(Beginning of Data extract)
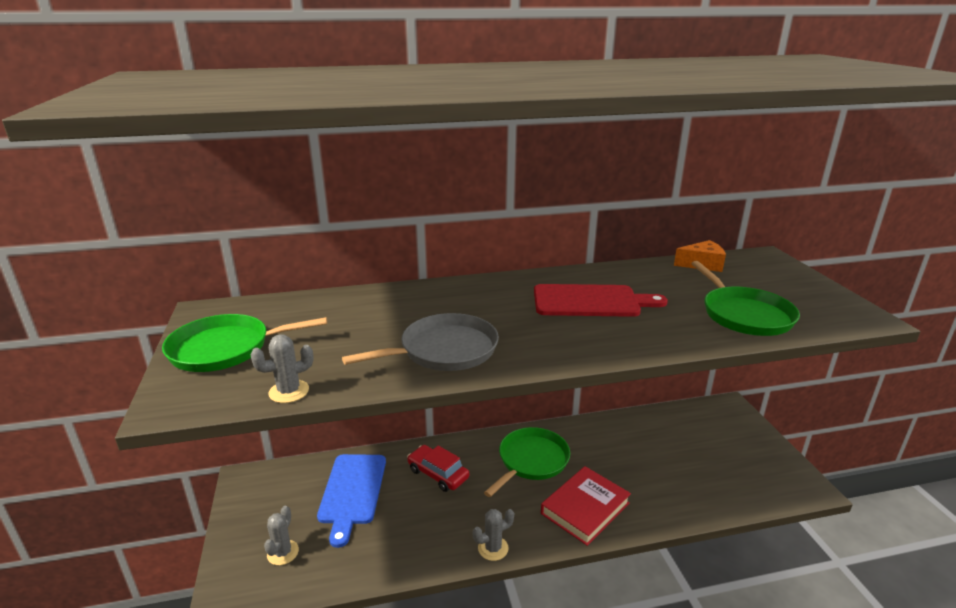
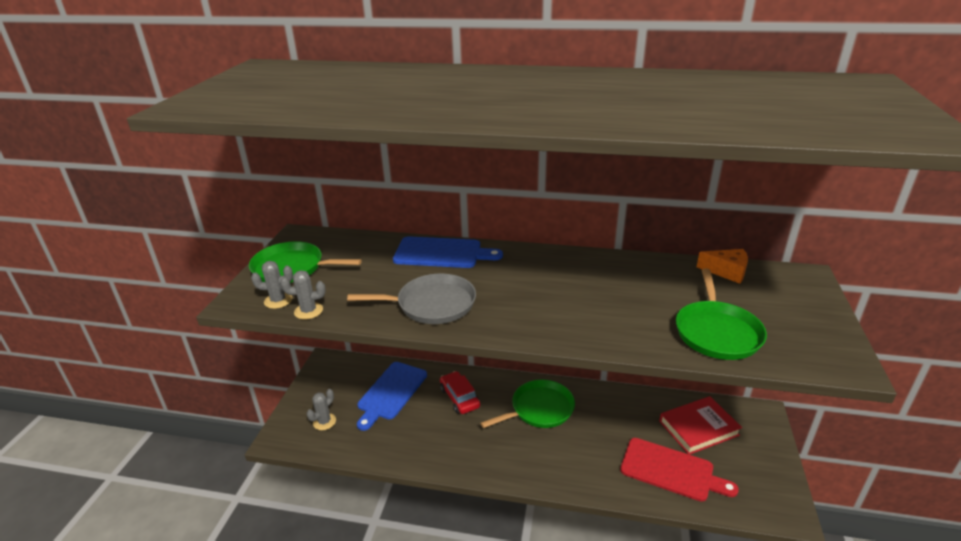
camera: 25 degrees right, 5 degrees up
(410, 298) = (442, 253): none -> blue cutting board
(493, 548) = (467, 468): grey cactus -> grey cactus (278, 300)
(585, 508) = (560, 462): red book -> red book (698, 428)
(591, 301) = (584, 287): red cutting board -> red cutting board (671, 470)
(End of Data extract)
**Task goal**
Keep the pictures out and transcribe the listing exactly.

**Exercise output**
camera: 25 degrees right, 5 degrees up
(410, 298) = (442, 253): none -> blue cutting board
(493, 548) = (467, 468): grey cactus -> grey cactus (278, 300)
(585, 508) = (560, 462): red book -> red book (698, 428)
(591, 301) = (584, 287): red cutting board -> red cutting board (671, 470)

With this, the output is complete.